ACTION ITEM:
From the entries that follow, copy each line containing the word "brown".

━━━ RECORDS TO PROCESS ━━━

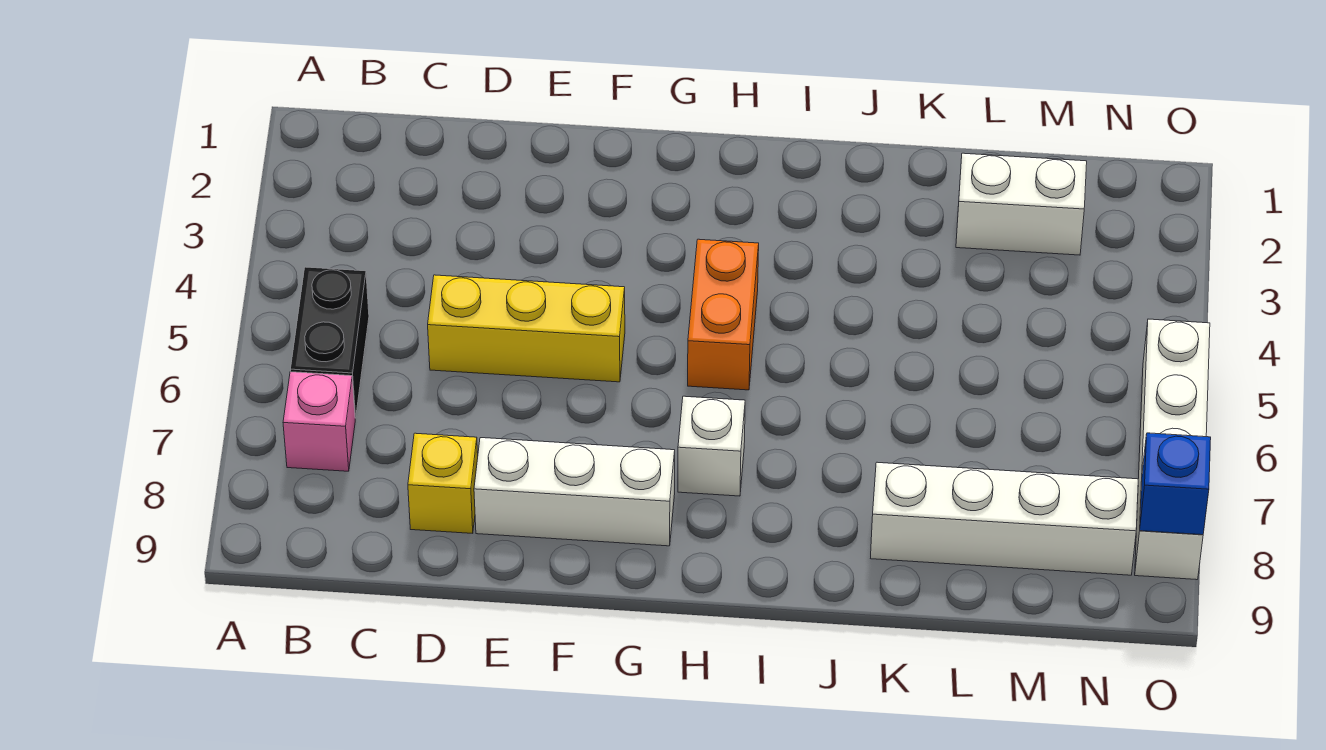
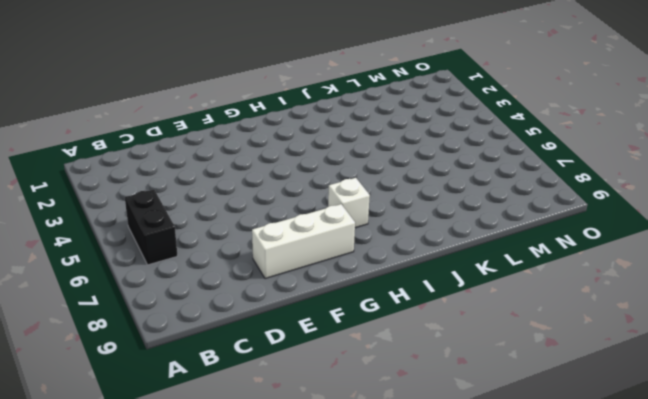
none -> pink brick B7 level 1
none -> yellow brick D5:F5 level 1

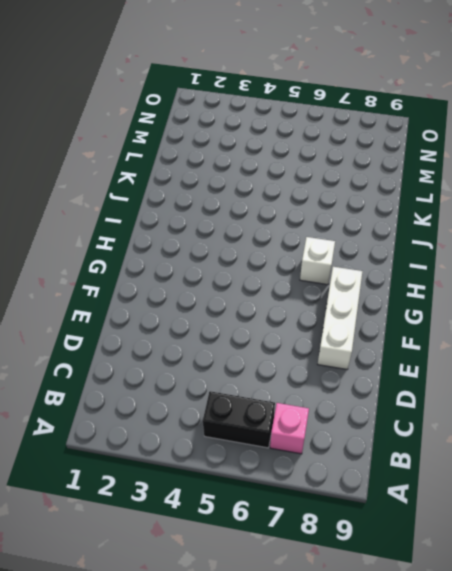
none -> yellow brick D5:F5 level 1
none -> yellow brick D8 level 1

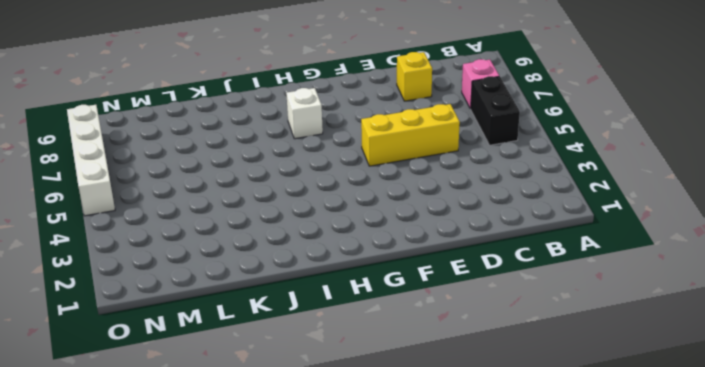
none -> white brick E8:G8 level 1
none -> orange brick H4:H5 level 1

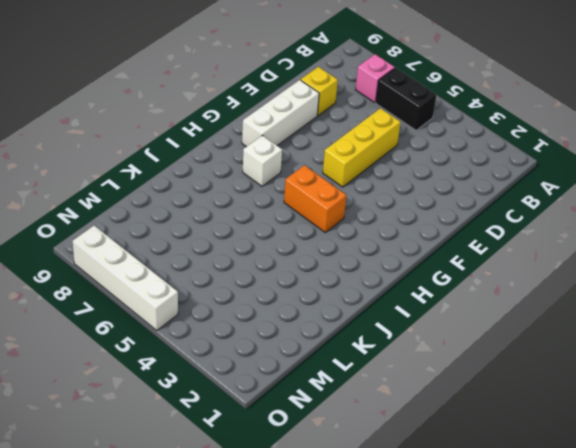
none -> white brick K8:N8 level 1
none -> white brick L2:M2 level 1

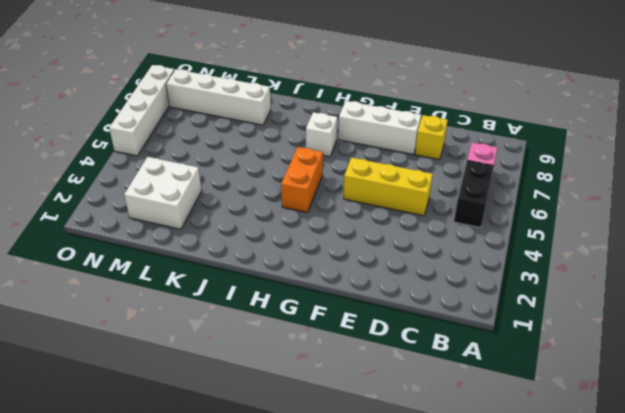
white brick L2:M3 level 1 -> white brick L2:M2 level 1
none -> blue brick O8 level 2

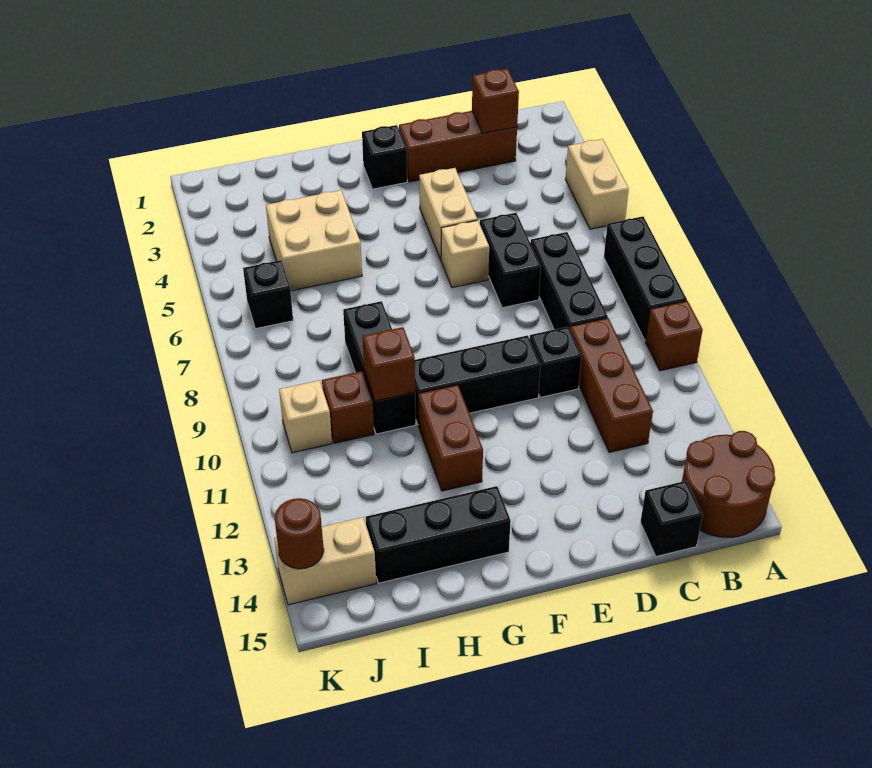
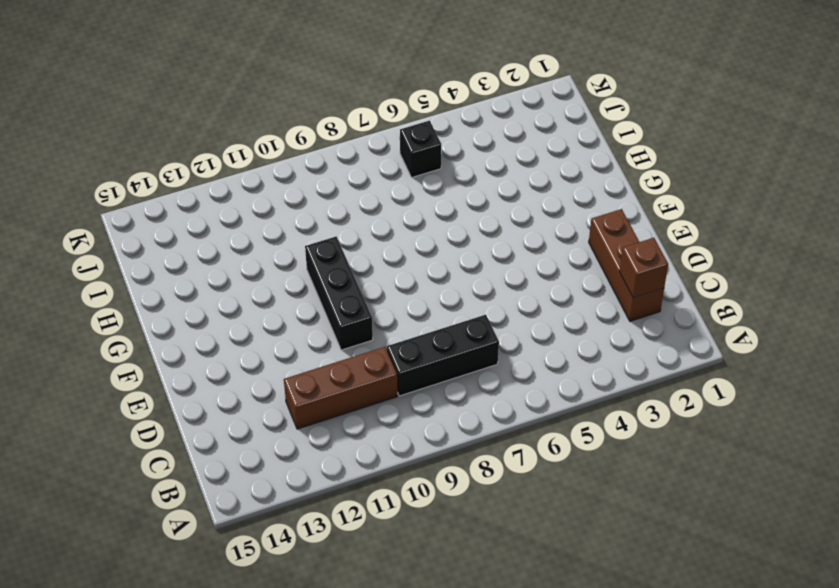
none -> tan brick A4:A5 level 1
none -> black brick A7:A9 level 1
none -> brown brick A10 level 1

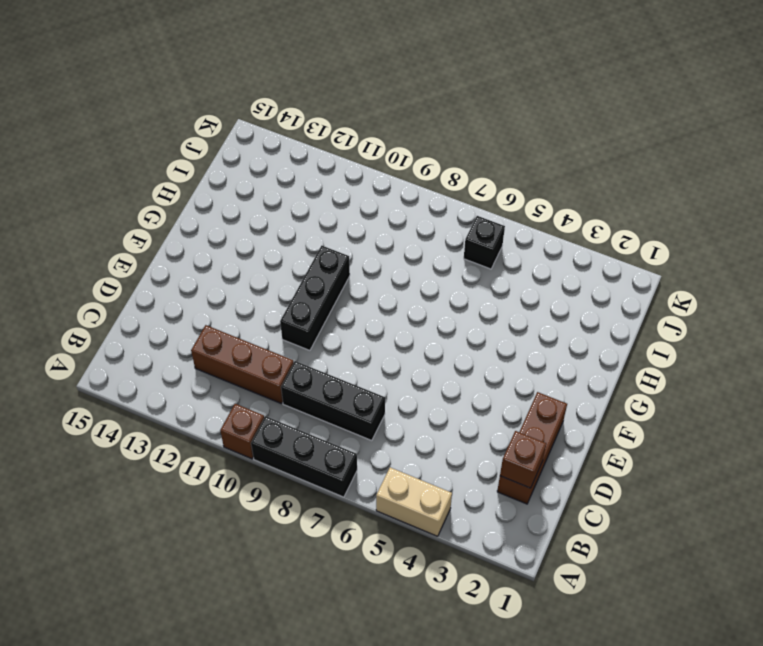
none -> brown round brick A14:B15 level 1
none -> black brick C15 level 1
none -> black brick D6:D7 level 1

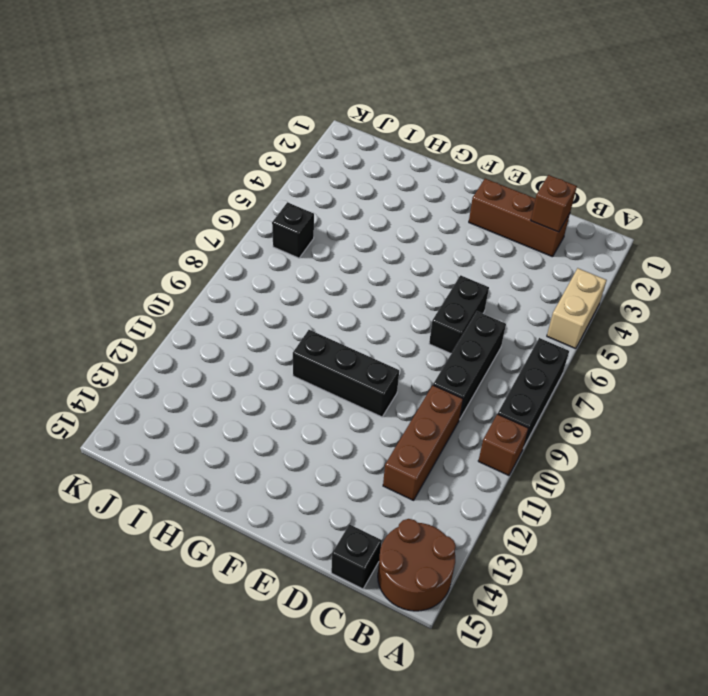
none -> black brick D10 level 1
none -> tan brick E4:E5 level 1
none -> tan brick E6 level 1

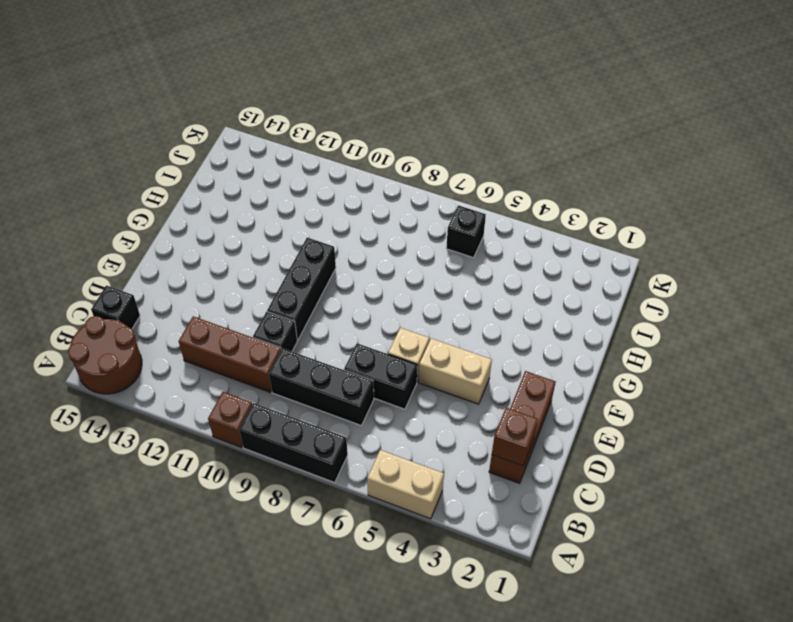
none -> black brick F2 level 1
none -> brown brick G11:G12 level 1
none -> black brick G14:I14 level 1

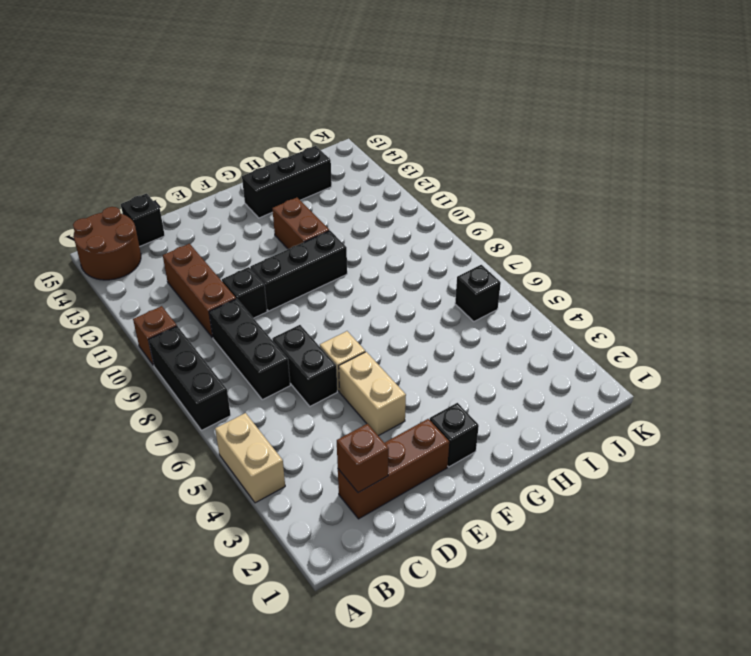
none -> tan brick H4:I5 level 1
none -> black brick H8:H10 level 1
none -> brown brick I10 level 1

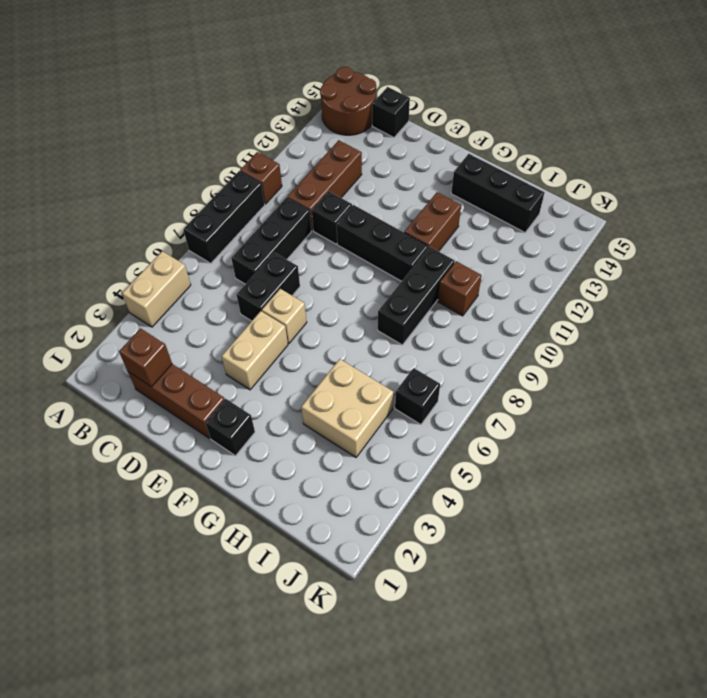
none -> tan brick J10 level 1
none -> tan brick J14:K14 level 1
none -> brown brick H10 level 2

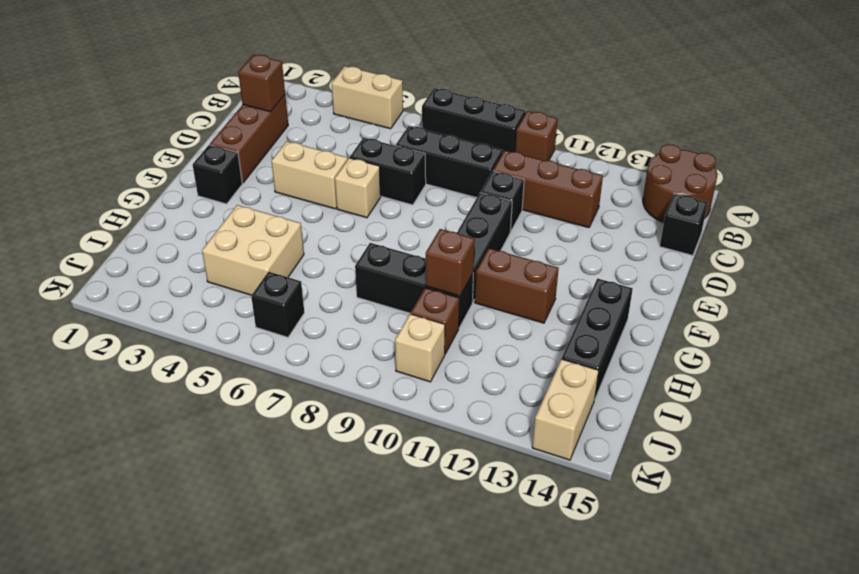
none -> brown round brick K14 level 2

━━━

TASK SOLUTION:
none -> brown brick A10 level 1
none -> brown round brick A14:B15 level 1
none -> brown brick G11:G12 level 1
none -> brown brick I10 level 1
none -> brown brick H10 level 2
none -> brown round brick K14 level 2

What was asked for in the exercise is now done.